What you will do »
Your task is to reproduce the listing exactly, without its images.

Task input »
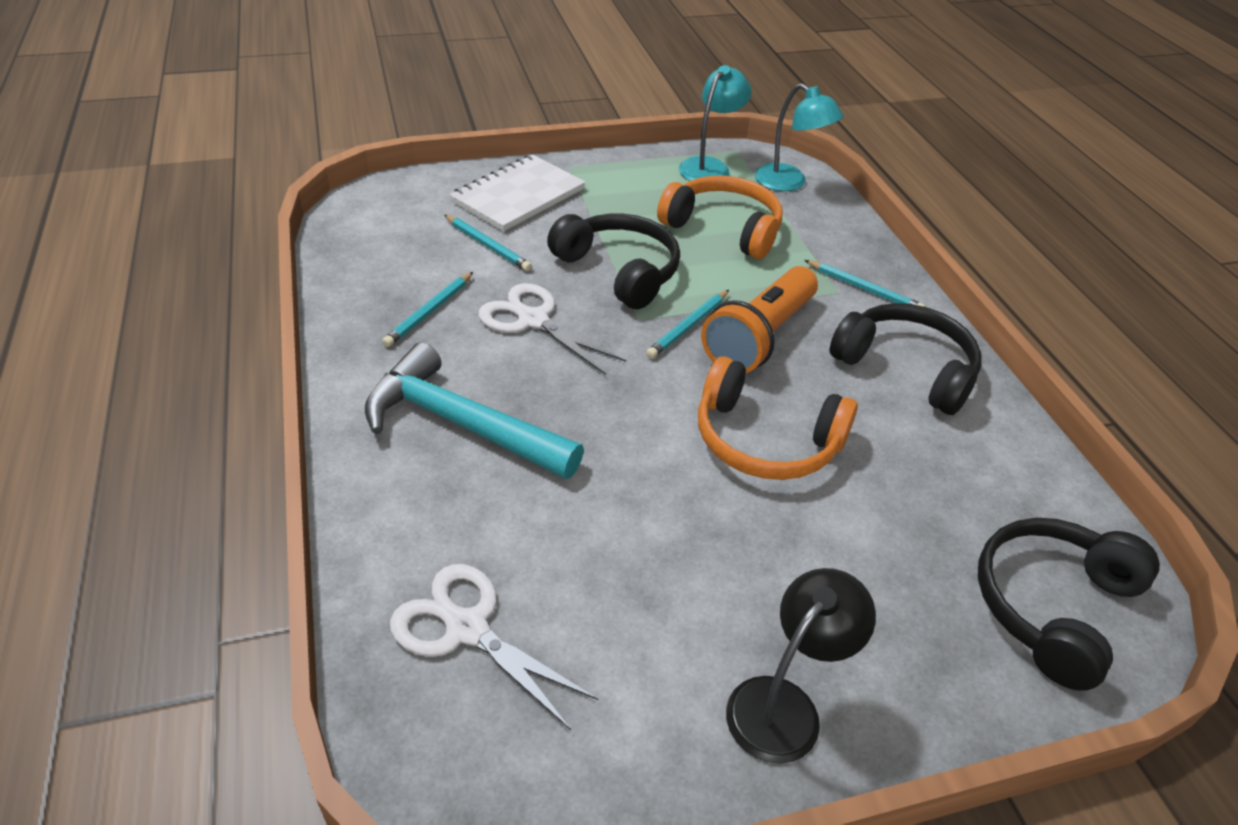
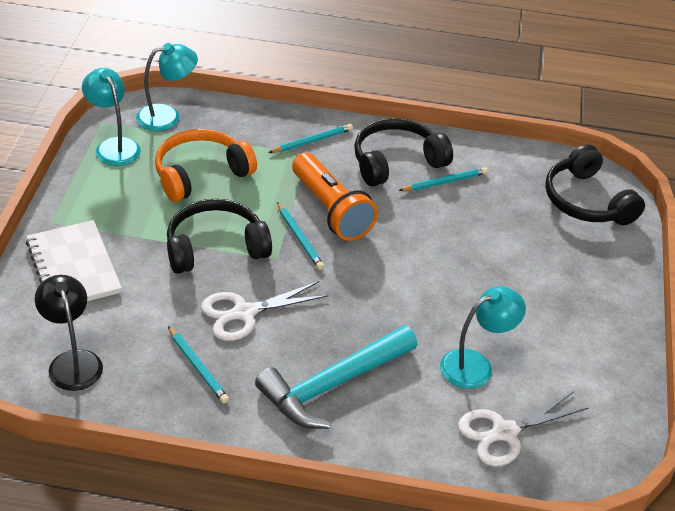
camera: 65 degrees left, 0 degrees up
turquoise pencil [444,215,532,271] -> turquoise pencil moved to [398,167,488,191]
orange headphones [698,356,858,480] -> none
black lamp [726,568,876,764] -> black lamp moved to [35,275,103,391]
none -> turquoise lamp [440,286,526,389]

Result of the task »
camera: 65 degrees left, 0 degrees up
turquoise pencil [444,215,532,271] -> turquoise pencil moved to [398,167,488,191]
orange headphones [698,356,858,480] -> none
black lamp [726,568,876,764] -> black lamp moved to [35,275,103,391]
none -> turquoise lamp [440,286,526,389]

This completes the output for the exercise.